_Supplied data_

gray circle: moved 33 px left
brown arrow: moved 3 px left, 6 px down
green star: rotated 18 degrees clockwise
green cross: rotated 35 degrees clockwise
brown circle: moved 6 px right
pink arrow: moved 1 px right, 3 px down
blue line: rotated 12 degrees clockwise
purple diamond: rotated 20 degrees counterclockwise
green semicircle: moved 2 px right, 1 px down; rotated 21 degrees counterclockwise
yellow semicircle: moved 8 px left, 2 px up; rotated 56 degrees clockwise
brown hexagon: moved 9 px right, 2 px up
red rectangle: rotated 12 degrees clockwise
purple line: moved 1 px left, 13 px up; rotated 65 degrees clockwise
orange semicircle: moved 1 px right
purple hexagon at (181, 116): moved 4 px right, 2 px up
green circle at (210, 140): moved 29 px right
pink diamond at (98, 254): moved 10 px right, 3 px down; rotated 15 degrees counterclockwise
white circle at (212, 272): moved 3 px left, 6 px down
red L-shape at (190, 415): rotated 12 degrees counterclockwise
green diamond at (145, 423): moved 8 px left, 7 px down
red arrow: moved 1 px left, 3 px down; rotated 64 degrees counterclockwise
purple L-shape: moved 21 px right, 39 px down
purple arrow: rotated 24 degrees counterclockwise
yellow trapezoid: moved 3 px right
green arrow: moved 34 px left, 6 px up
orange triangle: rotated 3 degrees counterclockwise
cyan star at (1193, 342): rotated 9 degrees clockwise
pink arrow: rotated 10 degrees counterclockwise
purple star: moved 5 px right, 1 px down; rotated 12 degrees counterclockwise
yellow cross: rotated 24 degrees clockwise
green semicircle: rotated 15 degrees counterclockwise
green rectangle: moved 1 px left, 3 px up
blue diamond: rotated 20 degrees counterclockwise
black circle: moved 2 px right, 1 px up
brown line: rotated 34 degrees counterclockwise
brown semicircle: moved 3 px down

_Problem to solve_
Based on the entries above, give the number of lines with the string "semicircle" and no further text.

_Response_
5